- What is expected
Verbatim copy, pictures excluded: every line from the one with "RGB1 pin G: D4 -> RX" through the final line of the data below, and no other line.

[Version difference data]
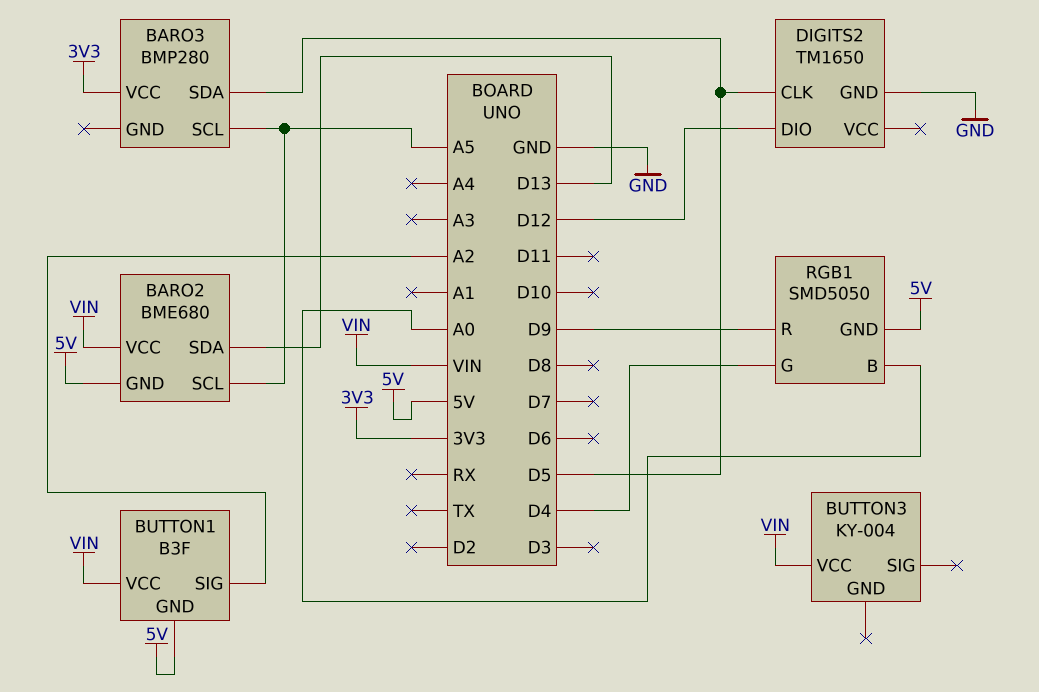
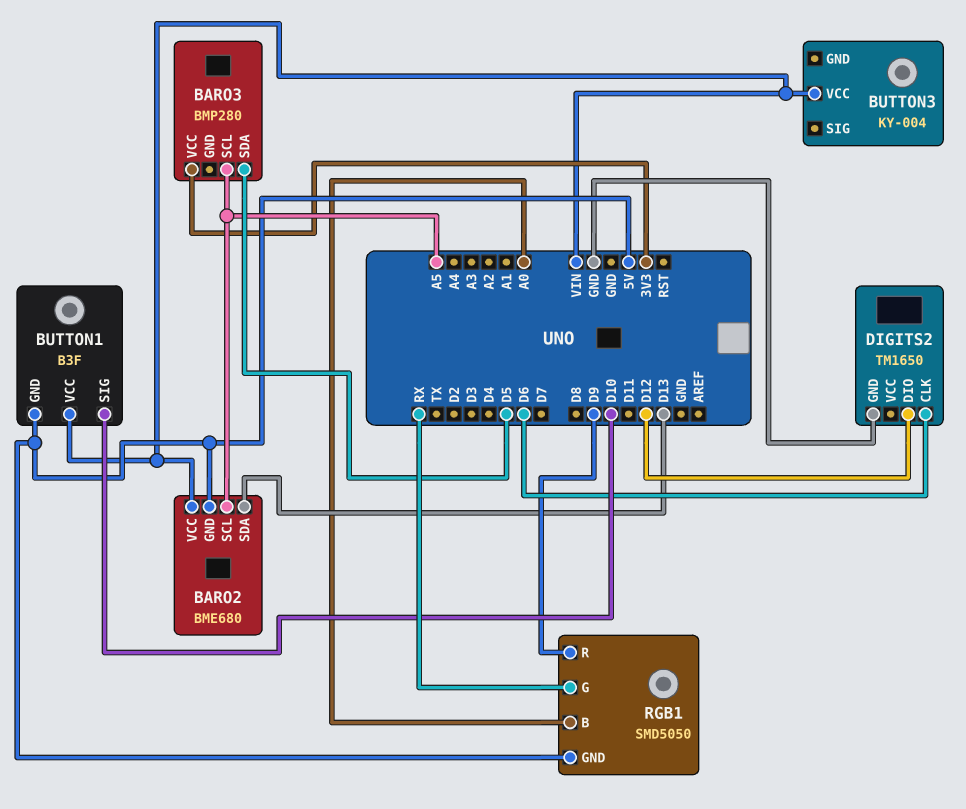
BUTTON1 pin SIG: A2 -> D10
DIGITS2 pin CLK: D5 -> D6
RGB1 pin G: D4 -> RX

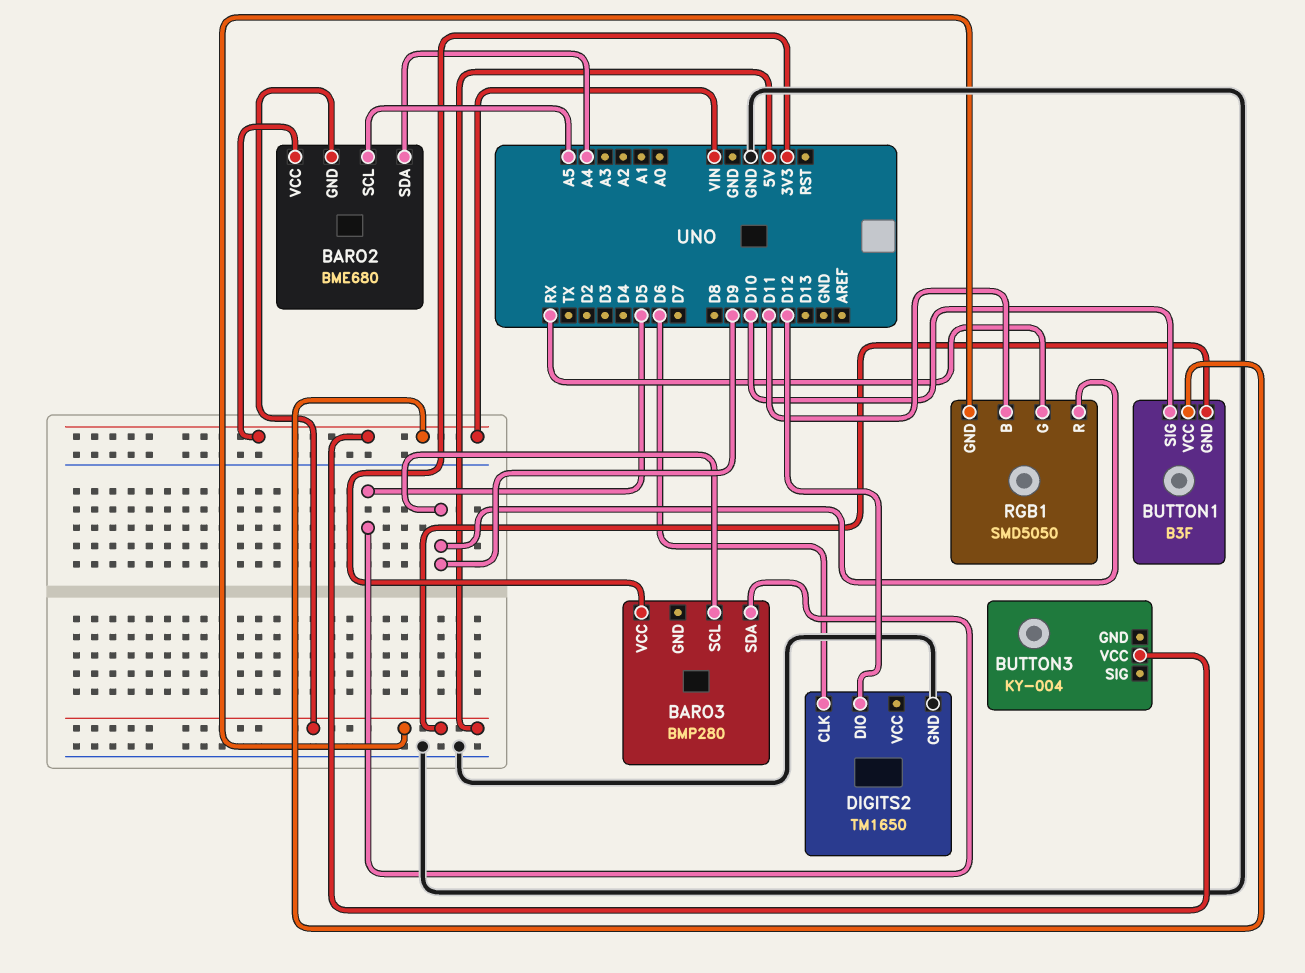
BARO2 pin SDA: D13 -> A4
BARO3 pin SCL: A5 -> D9
RGB1 pin B: A0 -> D11

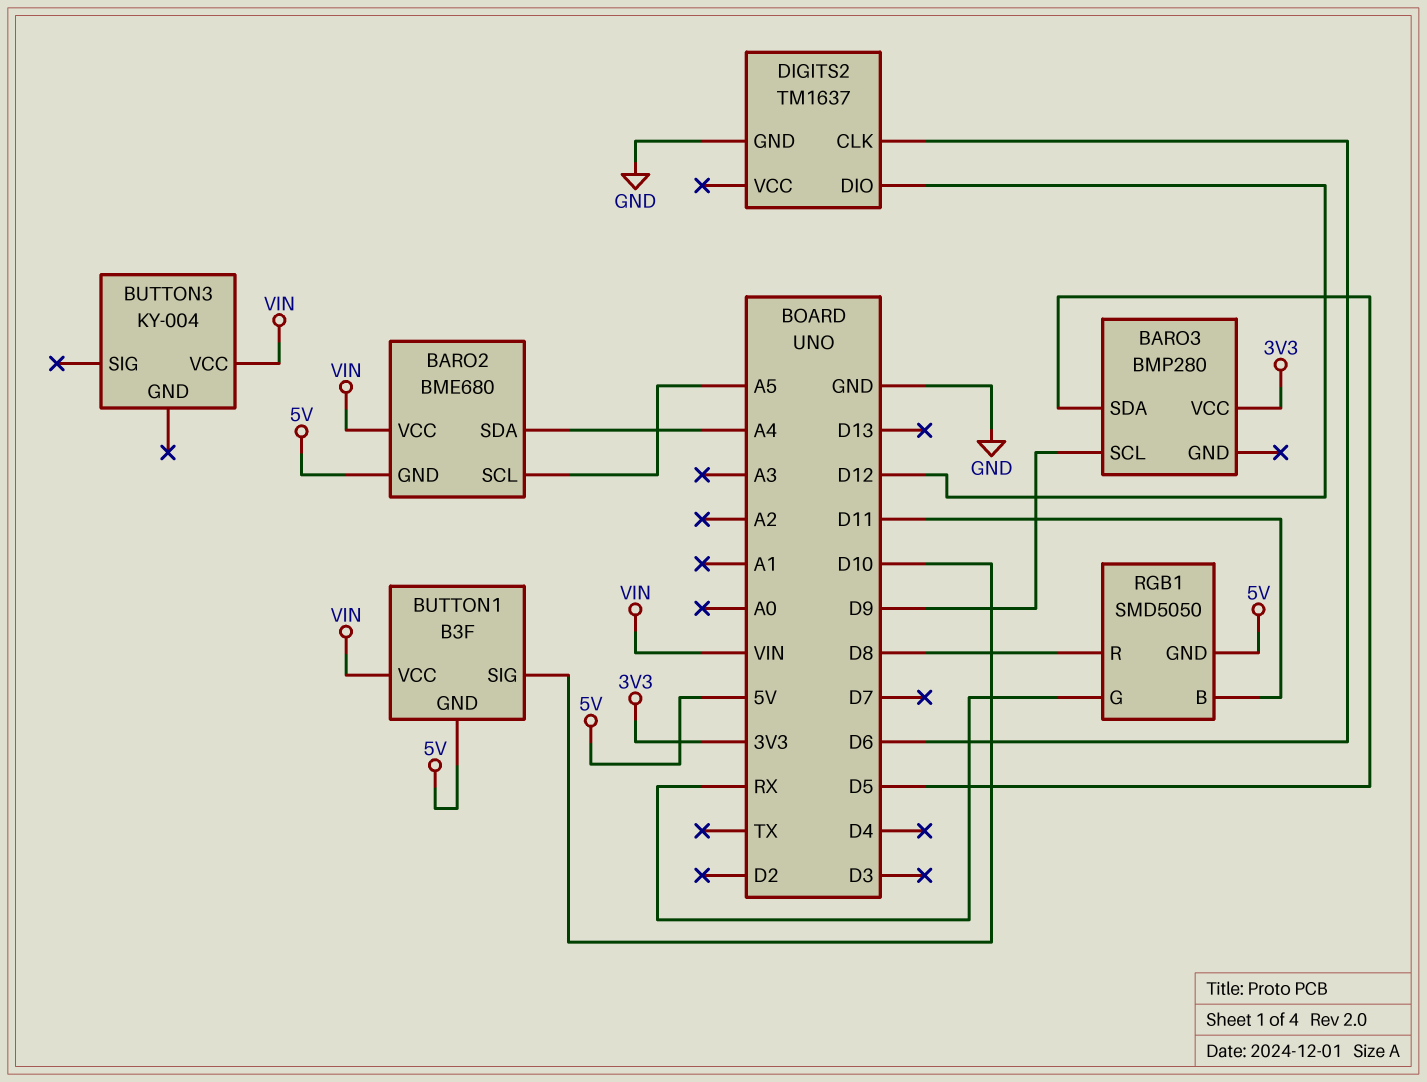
DIGITS2: TM1650 -> TM1637
RGB1 pin R: D9 -> D8

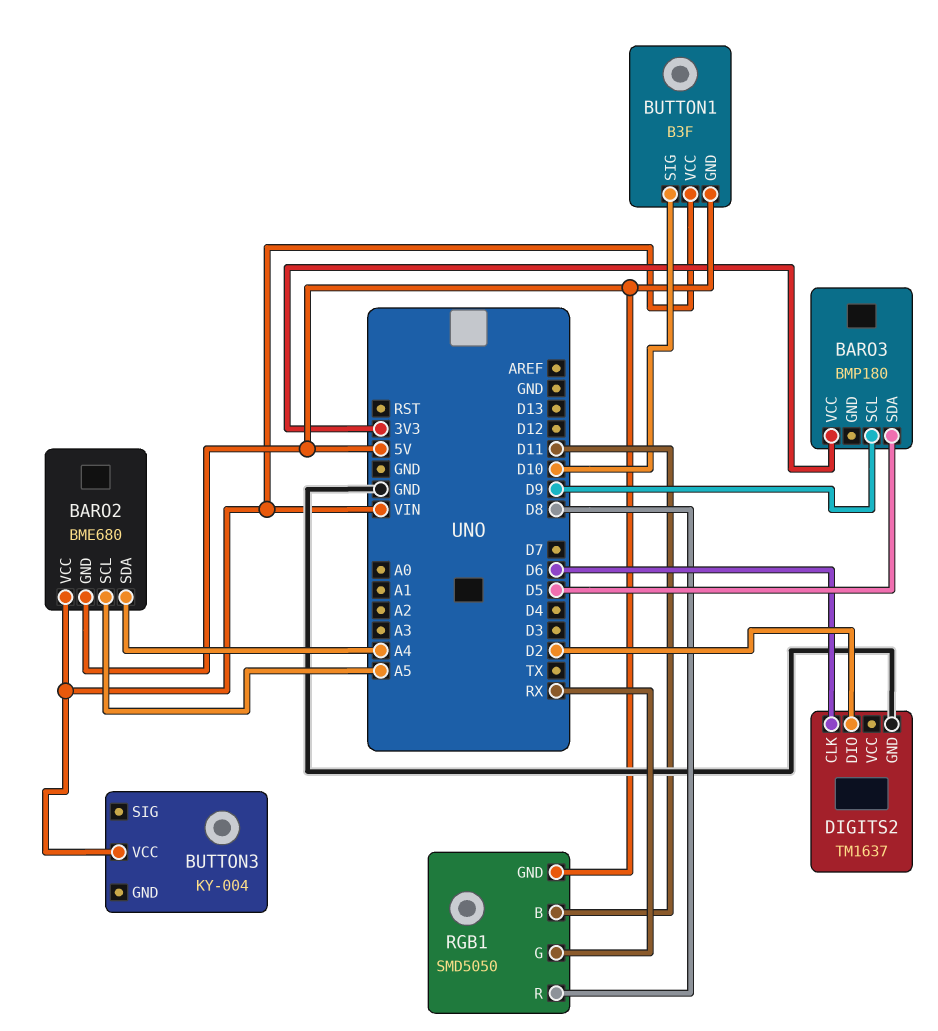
BARO3: BMP280 -> BMP180
DIGITS2 pin DIO: D12 -> D2

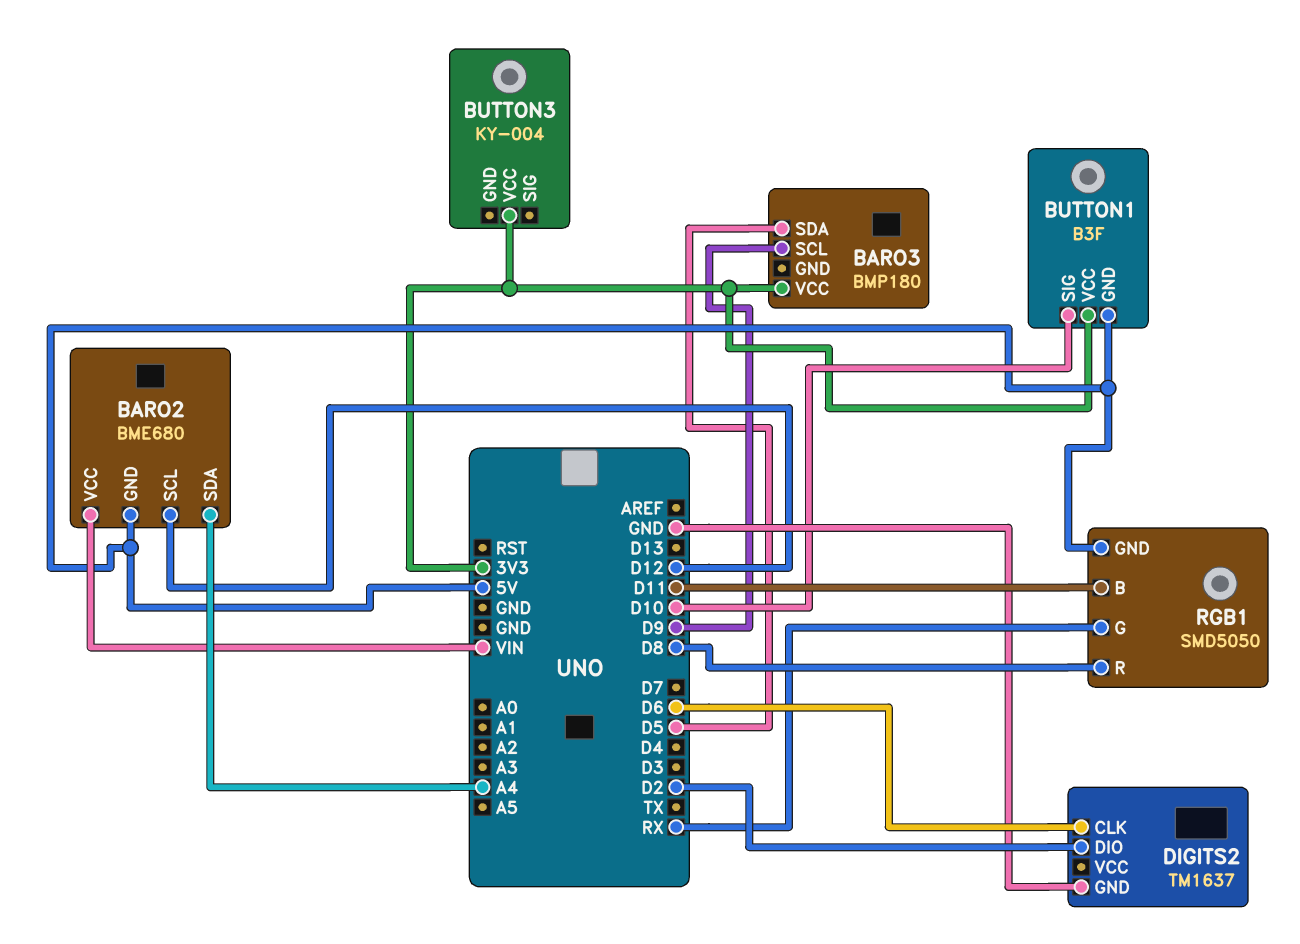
BARO2 pin SCL: A5 -> D12
BUTTON1 pin VCC: VIN -> 3V3
BUTTON3 pin VCC: VIN -> 3V3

- Solved problem
RGB1 pin G: D4 -> RX

BARO2 pin SDA: D13 -> A4
BARO3 pin SCL: A5 -> D9
RGB1 pin B: A0 -> D11

DIGITS2: TM1650 -> TM1637
RGB1 pin R: D9 -> D8

BARO3: BMP280 -> BMP180
DIGITS2 pin DIO: D12 -> D2

BARO2 pin SCL: A5 -> D12
BUTTON1 pin VCC: VIN -> 3V3
BUTTON3 pin VCC: VIN -> 3V3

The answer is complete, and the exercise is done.